#### WHAT TO PRODUCE:
Copy out the stored dataset items below verbatim, from the first line to the last. Omit the pictures from your copy.

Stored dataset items
───

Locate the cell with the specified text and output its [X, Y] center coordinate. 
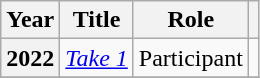
Year [30, 20]
Title [97, 20]
Participant [190, 58]
Role [190, 20]
Take 1 [97, 58]
2022 [30, 58]
Provide the [x, y] coordinate of the cell's center where the given text is located.  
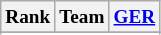
GER [134, 17]
Team [82, 17]
Rank [28, 17]
Extract the (X, Y) coordinate from the center of the cell holding the provided text.  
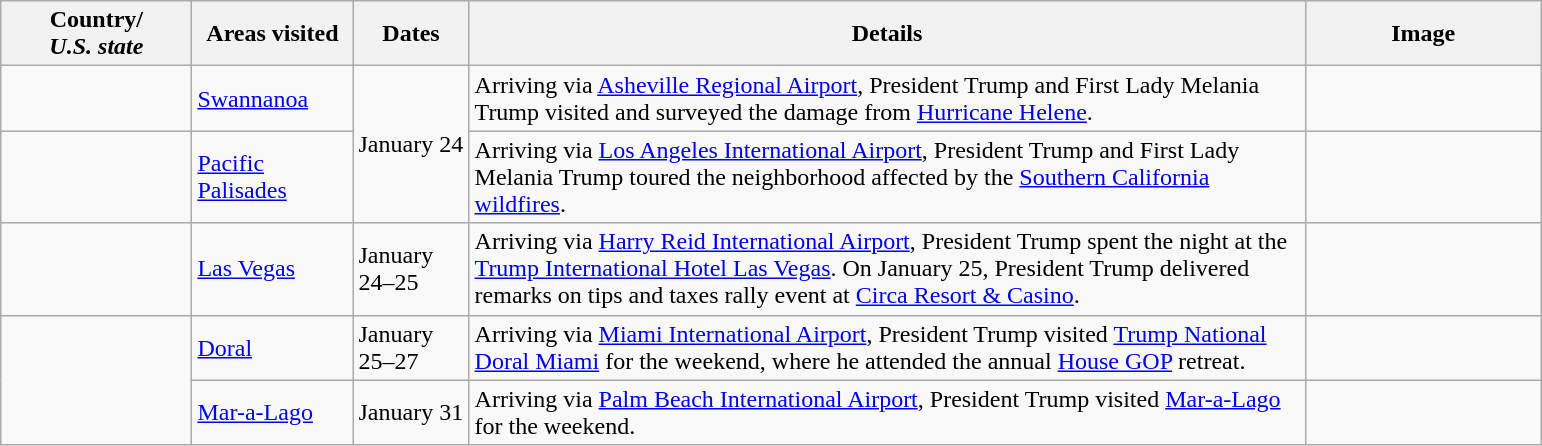
Doral (272, 348)
Arriving via Palm Beach International Airport, President Trump visited Mar-a-Lago for the weekend. (887, 412)
Details (887, 34)
January 24–25 (411, 269)
Dates (411, 34)
Arriving via Asheville Regional Airport, President Trump and First Lady Melania Trump visited and surveyed the damage from Hurricane Helene. (887, 98)
January 31 (411, 412)
Areas visited (272, 34)
January 24 (411, 144)
Pacific Palisades (272, 177)
January 25–27 (411, 348)
Las Vegas (272, 269)
Country/U.S. state (96, 34)
Mar-a-Lago (272, 412)
Image (1423, 34)
Swannanoa (272, 98)
Extract the [x, y] coordinate from the center of the cell holding the provided text.  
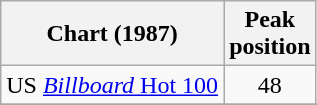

───

#### PROBLEM SOLUTION:
Locate the cell with the specified text and output its [X, Y] center coordinate. 
Year [30, 20]
Title [97, 20]
Participant [190, 58]
Role [190, 20]
Take 1 [97, 58]
2022 [30, 58]
Provide the [x, y] coordinate of the cell's center where the given text is located.  
GER [134, 17]
Team [82, 17]
Rank [28, 17]
Extract the (X, Y) coordinate from the center of the cell holding the provided text.  
Doral (272, 348)
Arriving via Palm Beach International Airport, President Trump visited Mar-a-Lago for the weekend. (887, 412)
Details (887, 34)
January 24–25 (411, 269)
Dates (411, 34)
Arriving via Asheville Regional Airport, President Trump and First Lady Melania Trump visited and surveyed the damage from Hurricane Helene. (887, 98)
January 31 (411, 412)
Areas visited (272, 34)
January 24 (411, 144)
Pacific Palisades (272, 177)
January 25–27 (411, 348)
Las Vegas (272, 269)
Country/U.S. state (96, 34)
Mar-a-Lago (272, 412)
Image (1423, 34)
Swannanoa (272, 98)
Extract the [x, y] coordinate from the center of the cell holding the provided text.  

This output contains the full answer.